Begin Material provided

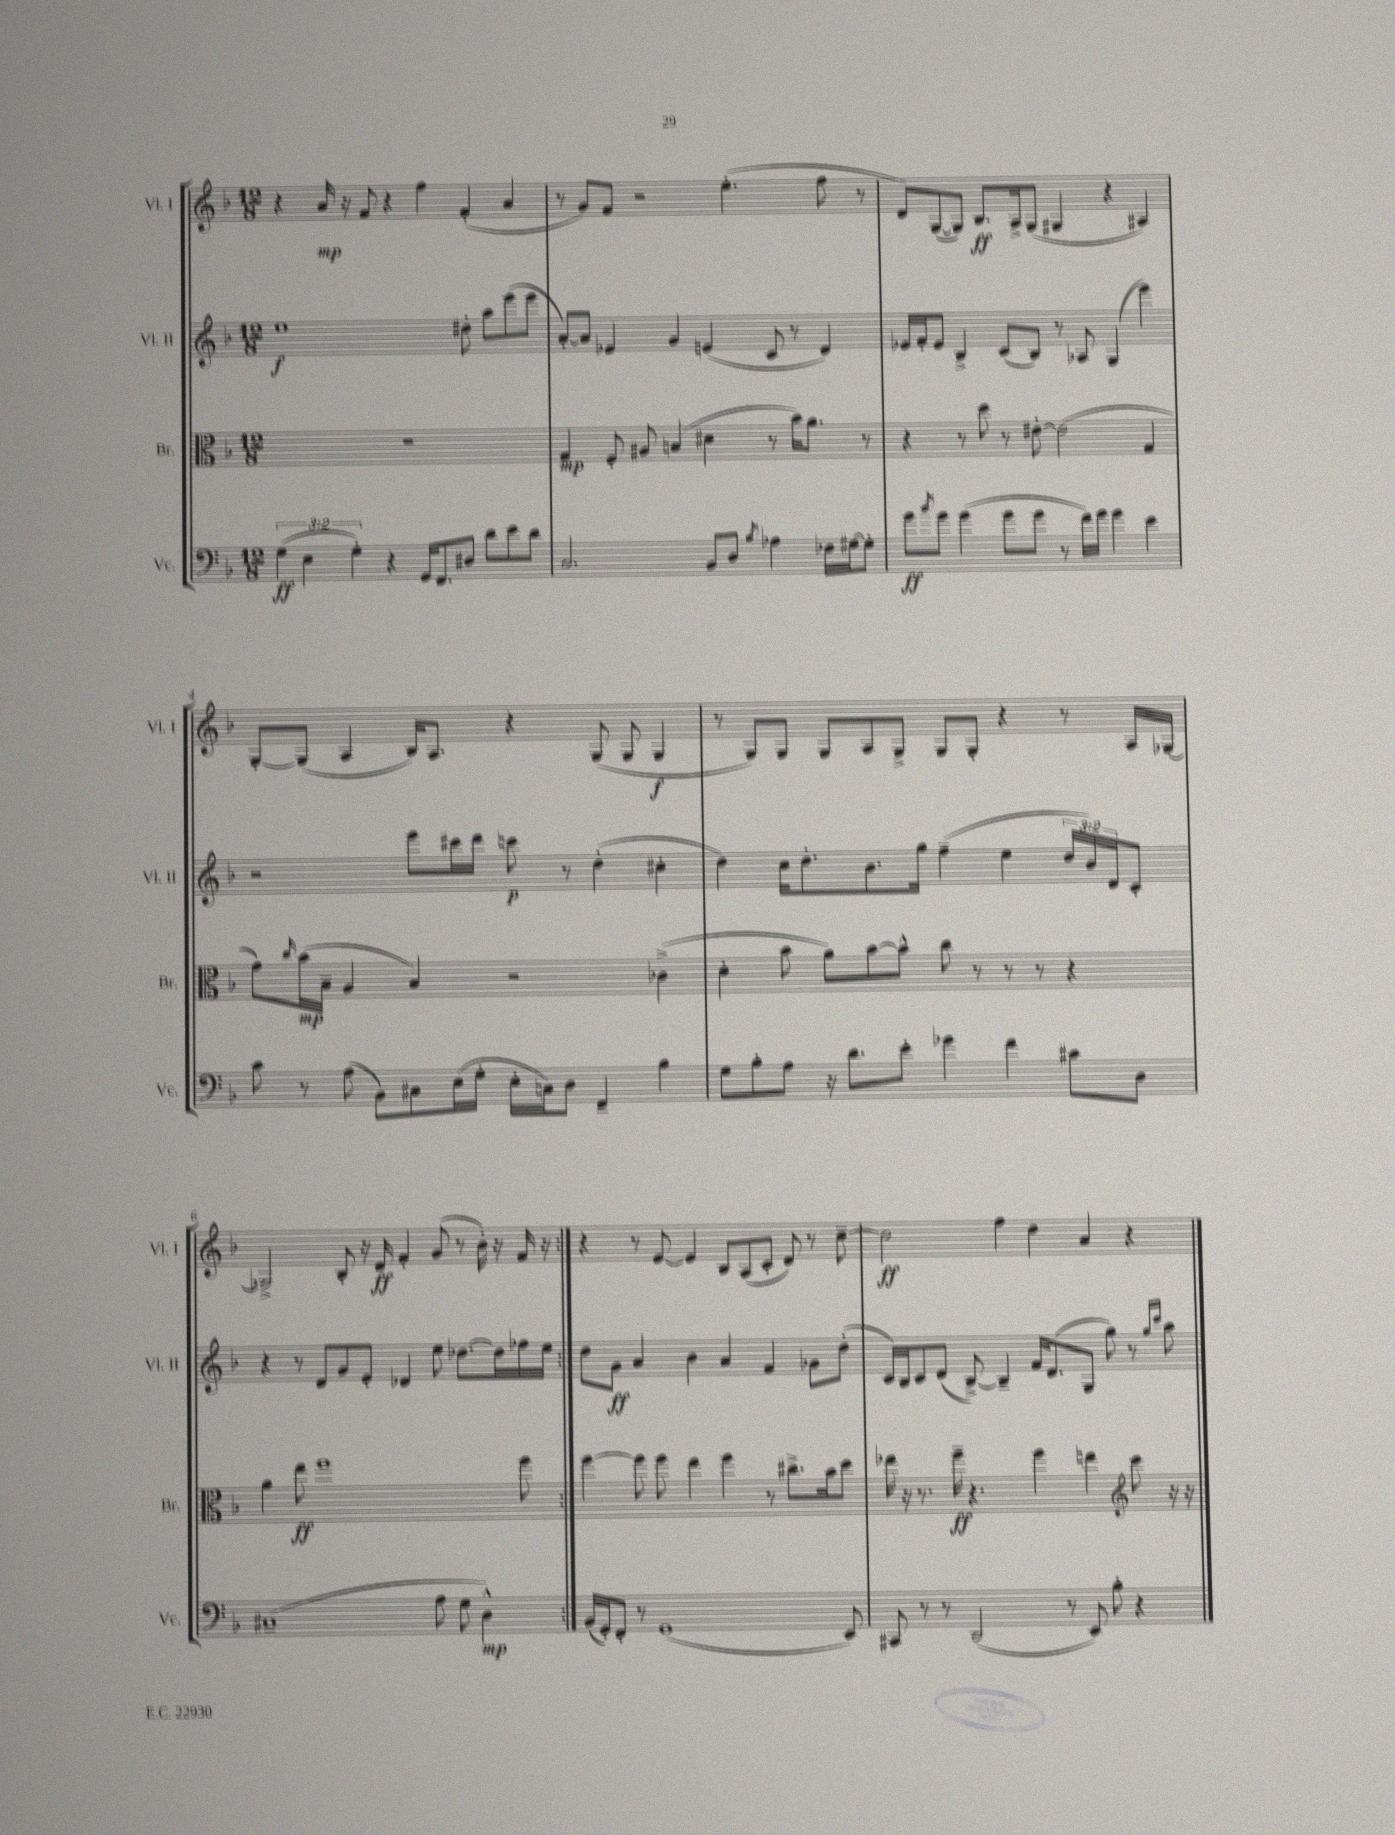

**kern	**kern	**kern	**kern
*staff4	*staff3	*staff2	*staff1
*clefF4	*clefC3	*clefG2	*clefG2
*k[b-]	*k[b-]	*k[b-]	*k[b-]
*M12/8	*M12/8	*M12/8	*M12/8
(6G	1.r	1ee	4r
6E	.	.	.
.	.	.	16a
.	.	.	16r
6G')	.	.	.
.	.	.	8f
4r	.	.	4r
16GG	.	.	4ff
8.FF	.	.	.
8D#	.	8dd#'	(4f'
8d	.	8aa	.
8e	.	(8eee	4a
8d	.	8eee	.
=	=	=	=
2.C	4G	[8a')	8r
.	.	8a]	8g)
.	8F'	4e-	8f
.	8A#	.	2r
.	(4B	4g	.
8BB-	4d#	(4e	.
8D	.	.	(4.ee'
8qB-	.	.	.
4A-	8r	8c	.
.	16b-)	8r	.
.	8.a	.	.
16F-	.	4d)	8ff
[16G#	.	.	.
8G#']	8r	.	8r
=	=	=	=
8g	4r	16e-	8d)
.	.	16f'	.
8qb-	.	.	.
8g	.	8e-	([8G
(4g	8r	4B-^	8G])
.	8dd	.	8.B-
8g	8r	(8c	.
.	.	.	16A^
8g	[8e#'	8B-)	(8G
8r	(2e#]	8r	4G#
16f)	.	8A-	.
16g	.	.	.
4g	.	(4G	4r
4e	4G	4eee)	4A#)
=	=	=	=
8c	8g)	2r	[8G'
.	16qqcc	.	.
8r	(16b-	.	(8G]
.	16B-~	.	.
(8A	4A	.	4A
8BB-)	.	.	.
8C#	4B-)	8eee	16B-)
.	.	.	8.A
(16E	.	16ccc#	.
16G'	.	16ddd	.
16E'	2r	8ccc	4r
16C)	.	.	.
8D	.	8r	.
4FF~	.	(4dd'	(8G
.	.	.	8G
4B-	(4c-^	4cc#'	4G
=	=	=	=
8G	4d'	4dd)	8r
8B-'	.	.	8G)
8A	8b-	16cc	8G
.	.	8.dd'	.
16r	8a)	.	8G
8.d	.	.	.
.	[8b-	8.b-	8A
8e'	8b-^^]	.	8G^
.	.	16gg	.
4g-	8cc	(4ff~	8G
.	8r	.	8G'
4f	8r	4ee	4r
.	8r	.	.
8c#	4r	24dd	8r
.	.	24b-)	.
.	.	24d	.
8D	.	8c'	16A
.	.	.	[16G-
=	=	=	=
(1C#~	4a	4r	2G-^]
.	8ee	8r	.
.	1ff	8d	.
.	.	8g	8B-'
.	.	8e'	16r
.	.	.	16d
.	.	4d-	4f'
8A	.	8ee	(8g
8G	.	[8.dd-	8r
4D^^)	.	.	16b-')
.	.	16dd-]	16r
.	8ff	16ff-	16f
.	.	16ee	16r
=:|!	=:|!	=:|!	=:|!
(16BB-	[4ff	8dd	4r
16GG')	.	.	.
8FF'	.	8g	.
8r	8ff]	4a	8r
(1GG	8ff	.	[8e
.	4ee	4b-	4e]
.	4ff	4a	8B-
.	.	.	(8A
.	8r	4f	8c'
.	8.cc#^	.	8d)
.	.	8g-	8r
.	16b-	.	.
8EE)	8dd	(8dd'	[8cc~
=	=	=	=
8CC#	16ee-	16c)	2cc]
.	16r	16B-	.
8r	8.r	8c	.
8r	.	(8d	.
.	16ff~	.	.
(2DD	4.r	[8B-^)	.
.	.	4B-~]	4ff
.	4ff	16f	4dd
.	.	(8.d	.
8r	.	.	.
8EE)	4ee	8G	4a
8B-'	.	8gg)	.
*	*clefG2	*	*
4r	8ccc	8r	4r
.	.	16qqgg	.
.	.	16qqccc	.
.	16r	8aa	.
.	16r	.	.
==	==	==	==
*-	*-	*-	*-
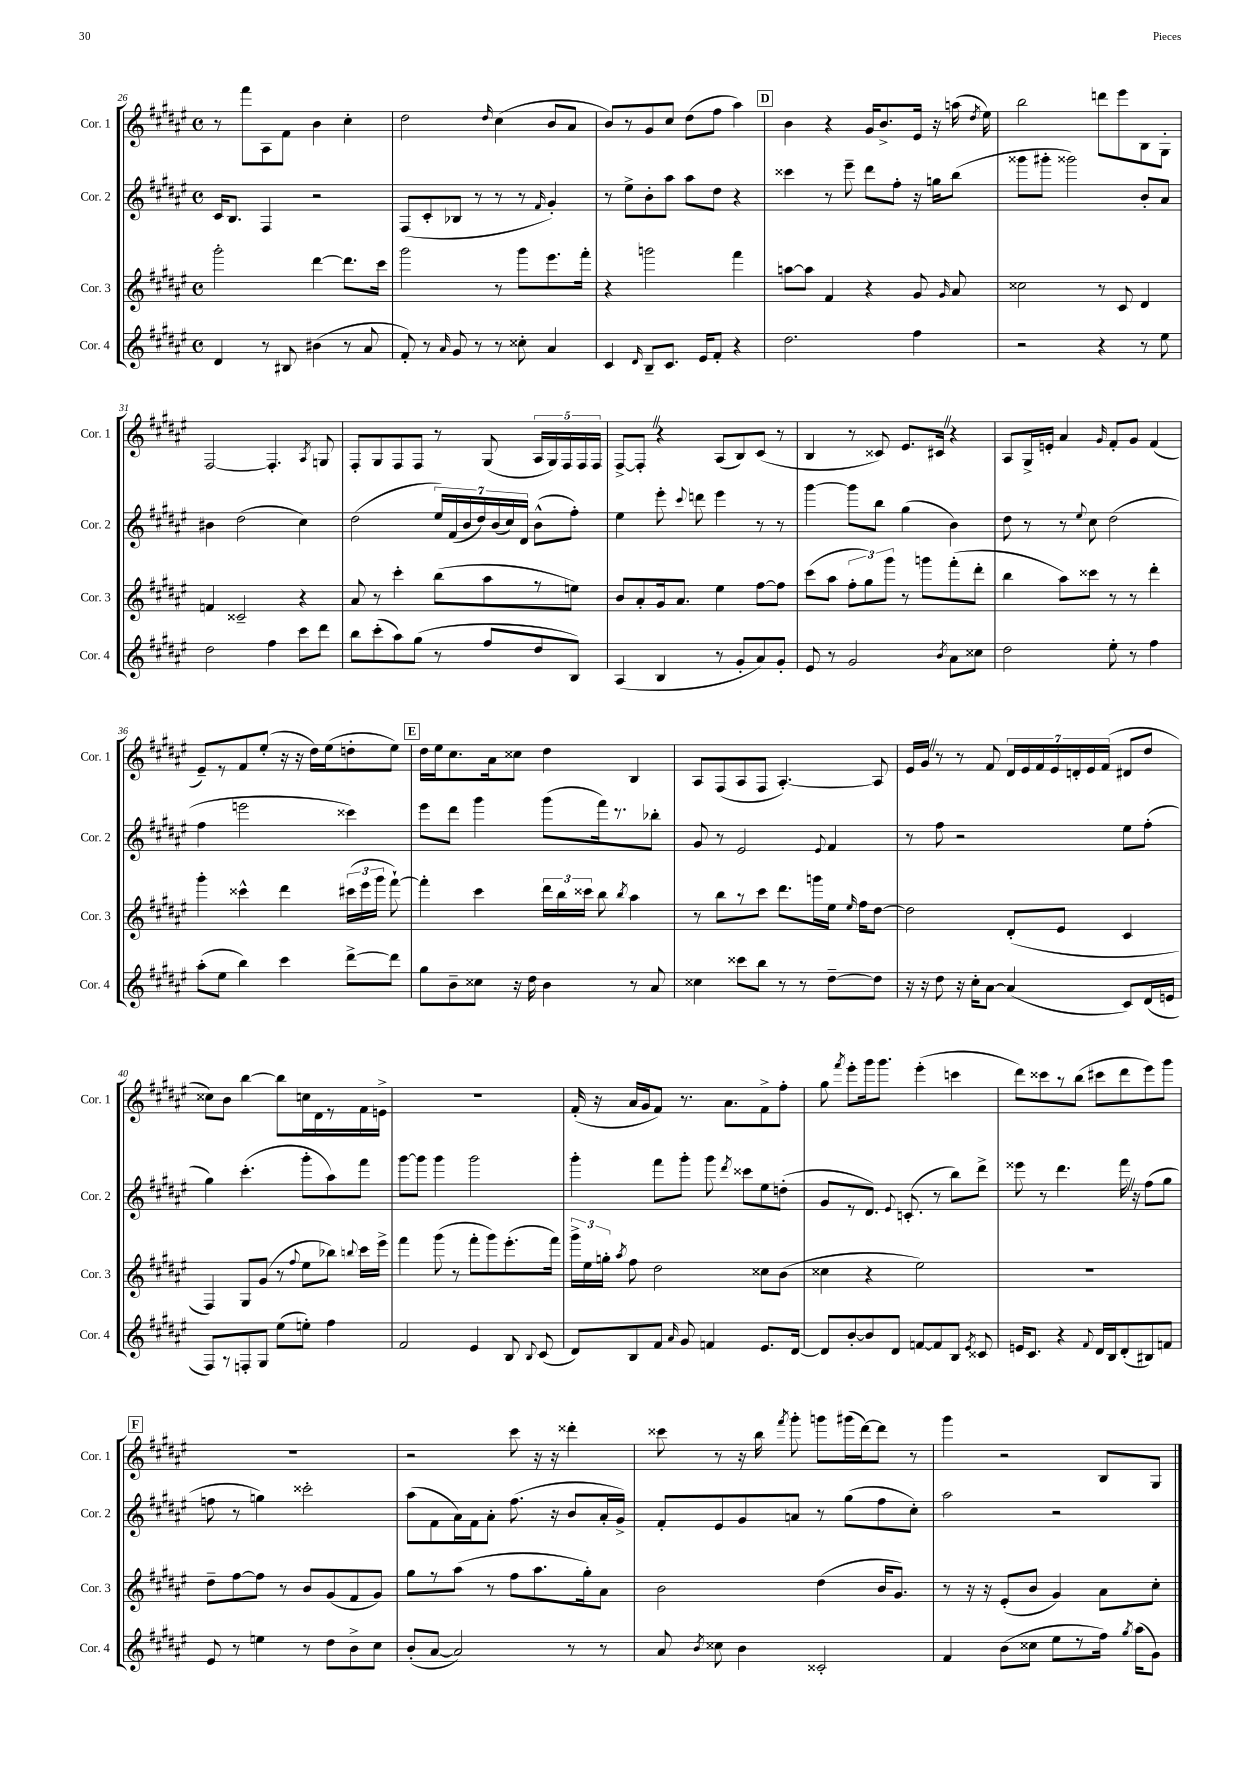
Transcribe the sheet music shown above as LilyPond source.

<<
\new StaffGroup <<
\new Staff = "s0" \with { instrumentName = "Cor. 1" shortInstrumentName = "Cor. 1" } {
    \clef treble \key fis \major \defaultTimeSignature \time 4/4
    \autoBeamOff r8 fis'''8[ ais8 fis'8] b'4 cis''4-. |
    dis''2 \grace { dis''16 } cis''4( b'8[ ais'8] |
    b'8[) r8 gis'8 cis''8] dis''8[( fis''8] ais''4) |
    \mark \markup { \box "D" } b'4 r4 gis'16[ b'8.-> eis'16] r16 a''16( \acciaccatura { dis''8 } eis''16) |
    b''2 d'''8[ eis'''8 b8 gis8]-. |
    fis2~ fis4.-. \acciaccatura { ais8 } g8 |
    fis8[-. gis8 fis8 fis8] r8 gis8( \tuplet 5/4 { ais16[ gis16) fis16 fis16 fis16] } |
    fis8[~-> fis8]-. \once \override BreathingSign.text = \markup { \musicglyph "scripts.caesura.straight" } \breathe r4 ais8[( b8) cis'8]( r8 |
    b4 r8 cisis'8) eis'8.[ cis'16] \once \override BreathingSign.text = \markup { \musicglyph "scripts.caesura.straight" } \breathe r4 |
    ais8[ gis16-> e'16]-. ais'4 \grace { gis'16 } fis'8[-. gis'8] fis'4( |
    eis'8[--) r8 fis'8 eis''8]-.( r16 r16 dis''16[) eis''16( d''8-. eis''8]) |
    \mark \markup { \box "E" } dis''16[ eis''16 cis''8. ais'16 cisis''8] dis''4 b4 |
    ais8[ fis8( ais8 fis8] ais4.~-.) ais8 |
    eis'16[ gis'16] \once \override BreathingSign.text = \markup { \musicglyph "scripts.caesura.straight" } \breathe r8 r8 fis'8 \tuplet 7/4 { dis'16[ eis'16 fis'16 eis'16 d'16-. eis'16 fis'16]( } dis'8[ dis''8] |
    cisis''8[) b'8] b''4~ b''8[ c''16 dis'16 r8 fis'16 e'16]-> |
    R1 |
    fis'16-.( r16 ais'16[ gis'16 fis'8]) r8. ais'8.[ fis'8-> fis''8]-. |
    gis''8 \acciaccatura { fis'''8 } eis'''8[-. gis'''16 gis'''8.] eis'''4-.( c'''4 |
    dis'''8[) cisis'''8 r8 b''8]( cis'''8[ dis'''8 eis'''8) gis'''8] |
    \mark \markup { \box "F" } R1 |
    r2 cis'''8 r16 r16 disis'''4-. |
    cisis'''8 r8 r16 b''16 \acciaccatura { fis'''8 } gis'''8-. g'''8[ gis'''16( dis'''16~) dis'''8] r8 |
    gis'''4 r2 b8[ gis8] \bar "|." |
}
\new Staff = "s1" \with { instrumentName = "Cor. 2" shortInstrumentName = "Cor. 2" } {
    \clef treble \key fis \major \defaultTimeSignature \time 4/4
    \autoBeamOff cis'16[ b8.] fis4 r2 |
    fis8[( cis'8-. bes8] r8 r8 r8 \grace { fis'16 } gis'4-.) |
    r8 eis''8[-> b'8-. ais''8] ais''8[ dis''8] r4 |
    \mark \markup { \box "D" } cisis'''4 r8 eis'''8-- dis'''8[ fis''8]-. r16 g''16[ b''8]( |
    gisis'''8[ gis'''8]-. gisis'''2) b'8[-. ais'8] |
    bis'4 dis''2( cis''4) |
    dis''2( \tuplet 7/4 { eis''16[) fis'16( b'16 dis''16) b'16( cis''16) dis'16] } b'8[-^( fis''8]-.) |
    eis''4 eis'''8-. \appoggiatura { cis'''8 } d'''8 eis'''4 r8 r8 |
    gis'''4~ gis'''8[ b''8] gis''4( b'4) |
    dis''8 r8 r8 \appoggiatura { eis''8 } cis''8 dis''2( |
    fis''4 e'''2 cisis'''4) |
    \mark \markup { \box "E" } eis'''8[ dis'''8] gis'''4 gis'''8[( fis'''16) r8. bes''8]-. |
    gis'8 r8 eis'2 \appoggiatura { eis'8 } fis'4 |
    r8 fis''8 r2 eis''8[ fis''8]-.( |
    gis''4) cis'''4.-.( gis'''8[-. ais''8) fis'''8] |
    gis'''8[~ gis'''8] gis'''4 gis'''2 |
    gis'''4-. fis'''8[ gis'''8]-. gis'''8 \acciaccatura { dis'''8 } cisis'''8[ eis''8 d''8]-.( |
    gis'8[ r8 dis'8.]) \appoggiatura { eis'8 } c'8.-.( r8 b''8[) dis'''8]-> |
    eisis'''8 r8 dis'''4. fis'''16 \once \override BreathingSign.text = \markup { \musicglyph "scripts.caesura.straight" } \breathe r16 fis''8[( gis''8] |
    \mark \markup { \box "F" } f''8 r8 g''4) cisis'''2-. |
    ais''8[( fis'8 ais'16) fis'16 ais'8]-. fis''8.( r16 b'8[ ais'16-. gis'16]->) |
    fis'8[-. eis'8 gis'8 a'8] r8 gis''8[( fis''8 cis''8]-.) |
    ais''2 r2 \bar "|." |
}
\new Staff = "s2" \with { instrumentName = "Cor. 3" shortInstrumentName = "Cor. 3" } {
    \clef treble \key fis \major \defaultTimeSignature \time 4/4
    \autoBeamOff gis'''2-. dis'''4~ dis'''8.[ cis'''16] |
    gis'''2 r8 gis'''8[ eis'''8. fis'''16]-. |
    r4 g'''2 fis'''4 |
    \mark \markup { \box "D" } a''8[~ a''8] fis'4 r4 gis'8 \grace { gis'16 } ais'8 |
    cisis''2 r8 cis'8 dis'4 |
    f'4 cisis'2-- r4 |
    ais'8 r8 cis'''4-. b''8[( ais''8 r8 e''8]) |
    b'8[ ais'8-. gis'16 ais'8.] eis''4 fis''8[~ fis''8] |
    cis'''8[( ais''8] \tuplet 3/2 { fis''8[-. gis''8) gis'''8] } r8 g'''8[ fis'''8-.( dis'''8]-. |
    b''4 ais''8[) cisis'''8] r8 r8 dis'''4-. |
    gis'''4-. cisis'''4-^ dis'''4 \tuplet 3/2 { cis'''16[( eis'''16 gis'''16] } fis'''8~-!) |
    \mark \markup { \box "E" } fis'''4-. cis'''4 \tuplet 3/2 { dis'''16[ b''16 cisis'''16] } b''8 \acciaccatura { b''8 } ais''4 |
    r8 b''8[ r8 cis'''8] dis'''8.[ g'''16 eis''16] \grace { eis''16 } fis''16[ dis''8]~ |
    dis''2 dis'8[-.( eis'8] cis'4 |
    fis4) gis8[ gis'8]( r8 \appoggiatura { fis''8 } eis''8[ bes''8]) \appoggiatura { b''8 } cis'''16[ eis'''16]-> |
    fis'''4 gis'''8( r8 fis'''8[-. gis'''8) eis'''8.-.( fis'''16]) |
    \tuplet 3/2 { gis'''16[-> eis''16 g''16]-. } \acciaccatura { ais''8 } fis''8 dis''2 cisis''8[ b'8]( |
    cisis''4 r4 eis''2) |
    R1 |
    \mark \markup { \box "F" } dis''8[-- fis''8~ fis''8] r8 b'8[ gis'8( fis'8 gis'8]) |
    gis''8[ r8 ais''8]( r8 fis''8[ ais''8. gis''16-.) ais'8] |
    b'2 dis''4( b'16[ gis'8.]) |
    r8 r16 r16 eis'8[-.( b'8] gis'4) ais'8[ cis''8]-. \bar "|." |
}
\new Staff = "s3" \with { instrumentName = "Cor. 4" shortInstrumentName = "Cor. 4" } {
    \clef treble \key fis \major \defaultTimeSignature \time 4/4
    \autoBeamOff dis'4 r8 bis8 bis'4( r8 ais'8 |
    fis'8-.) r8 \grace { ais'16 } gis'8 r8 r8 cisis''8-. ais'4 |
    cis'4 \grace { dis'16 } b8[-- cis'8.] eis'16[ fis'8]-. r4 |
    \mark \markup { \box "D" } dis''2. fis''4 |
    r2 r4 r8 eis''8 |
    dis''2 fis''4 cis'''8[ dis'''8] |
    b''8[ cis'''8-.( ais''8) gis''8]( r8 fis''8[ dis''8 b8]) |
    ais4( b4 r8 gis'8[-. ais'8) gis'8]-. |
    eis'8 r8 gis'2 \acciaccatura { b'8 } ais'8[ cisis''8] |
    dis''2 eis''8-. r8 fis''4 |
    ais''8[-.( eis''8] b''4) cis'''4 dis'''8[~-> dis'''8] |
    \mark \markup { \box "E" } gis''8[ b'8-- cisis''8] r16 dis''16 b'4 r8 ais'8 |
    cisis''4 cisis'''8[ b''8] r8 r8 dis''8[~-- dis''8] |
    r16 r16 dis''8 r16 cis''16[-. ais'8]~ ais'4( cis'8[) dis'16( e'16] |
    fis8[) r8 f8-. gis8] eis''8[( e''8]-.) fis''4 |
    fis'2 eis'4 b8 \appoggiatura { b8 } cis'8( |
    dis'8[) b8 fis'8] \grace { ais'16 } gis'8 f'4 eis'8.[ dis'16]~ |
    dis'8[ b'8~-. b'8 dis'8] f'8[~ f'8 b8] \acciaccatura { eis'8 } cisis'8 |
    e'16[ cis'8.] r4 \appoggiatura { fis'8 } dis'16[ b16 dis'8-.( bis8) f'8] |
    \mark \markup { \box "F" } eis'8 r8 e''4 r8 dis''8[ b'8-> cis''8] |
    b'8[-.( ais'8]~ ais'2) r8 r8 |
    ais'8 \acciaccatura { b'8 } cisis''8 b'4 cisis'2-. |
    fis'4 b'8[( cisis''8] eis''8[ r8 fis''16]) \acciaccatura { gis''8 } ais''16[( gis'8]) \bar "|." |
}
>>
>>
\layout { \context { \Score currentBarNumber = #26 } }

End Material provided

= Aim =
Copy out every line of the items above, from the first line down through the line containing "Transcribe the sheet", and leave the pictures out.

= Task output =
**kern	**kern	**kern	**kern
*staff4	*staff3	*staff2	*staff1
*clefF4	*clefC3	*clefG2	*clefG2
*k[b-]	*k[b-]	*k[b-]	*k[b-]
*M12/8	*M12/8	*M12/8	*M12/8
(6G	1.r	1ee	4r
6E	.	.	.
.	.	.	16a
.	.	.	16r
6G')	.	.	.
.	.	.	8f
4r	.	.	4r
16GG	.	.	4ff
8.FF	.	.	.
8D#	.	8dd#'	(4f'
8d	.	8aa	.
8e	.	(8eee	4a
8d	.	8eee	.
=	=	=	=
2.C	4G	[8a')	8r
.	.	8a]	8g)
.	8F'	4e-	8f
.	8A#	.	2r
.	(4B	4g	.
8BB-	4d#	(4e	.
8D	.	.	(4.ee'
8qB-	.	.	.
4A-	8r	8c	.
.	16b-)	8r	.
.	8.a	.	.
16F-	.	4d)	8ff
[16G#	.	.	.
8G#']	8r	.	8r
=	=	=	=
8g	4r	16e-	8d)
.	.	16f'	.
8qb-	.	.	.
8g	.	8e-	([8G
(4g	8r	4B-^	8G])
.	8dd	.	8.B-
8g	8r	(8c	.
.	.	.	16A^
8g	[8e#'	8B-)	(8G
8r	(2e#]	8r	4G#
16f)	.	8A-	.
16g	.	.	.
4g	.	(4G	4r
4e	4G	4eee)	4A#)
=	=	=	=
8c	8g)	2r	[8G'
.	16qqcc	.	.
8r	(16b-	.	(8G]
.	16B-~	.	.
(8A	4A	.	4A
8BB-)	.	.	.
8C#	4B-)	8eee	16B-)
.	.	.	8.A
(16E	.	16ccc#	.
16G'	.	16ddd	.
16E'	2r	8ccc	4r
16C)	.	.	.
8D	.	8r	.
4FF~	.	(4dd'	(8G
.	.	.	8G
4B-	(4c-^	4cc#'	4G
=	=	=	=
8G	4d'	4dd)	8r
8B-'	.	.	8G)
8A	8b-	16cc	8G
.	.	8.dd'	.
16r	8a)	.	8G
8.d	.	.	.
.	[8b-	8.b-	8A
8e'	8b-^^]	.	8G^
.	.	16gg	.
4g-	8cc	(4ff~	8G
.	8r	.	8G'
4f	8r	4ee	4r
.	8r	.	.
8c#	4r	24dd	8r
.	.	24b-)	.
.	.	24d	.
8D	.	8c'	16A
.	.	.	[16G-
=	=	=	=
(1C#~	4a	4r	2G-^]
.	8ee	8r	.
.	1ff	8d	.
.	.	8g	8B-'
.	.	8e'	16r
.	.	.	16d
.	.	4d-	4f'
8A	.	8ee	(8g
8G	.	[8.dd-	8r
4D^^)	.	.	16b-')
.	.	16dd-]	16r
.	8ff	16ff-	16f
.	.	16ee	16r
=:|!	=:|!	=:|!	=:|!
(16BB-	[4ff	8dd	4r
16GG')	.	.	.
8FF'	.	8g	.
8r	8ff]	4a	8r
(1GG	8ff	.	[8e
.	4ee	4b-	4e]
.	4ff	4a	8B-
.	.	.	(8A
.	8r	4f	8c'
.	8.cc#^	.	8d)
.	.	8g-	8r
.	16b-	.	.
8EE)	8dd	(8dd'	[8cc~
=	=	=	=
8CC#	16ee-	16c)	2cc]
.	16r	16B-	.
8r	8.r	8c	.
8r	.	(8d	.
.	16ff~	.	.
(2DD	4.r	[8B-^)	.
.	.	4B-~]	4ff
.	4ff	16f	4dd
.	.	(8.d	.
8r	.	.	.
8EE)	4ee	8G	4a
8B-'	.	8gg)	.
*	*clefG2	*	*
4r	8ccc	8r	4r
.	.	16qqgg	.
.	.	16qqccc	.
.	16r	8aa	.
.	16r	.	.
==	==	==	==
*-	*-	*-	*-
Transcribe the sheet music shown above as LilyPond source.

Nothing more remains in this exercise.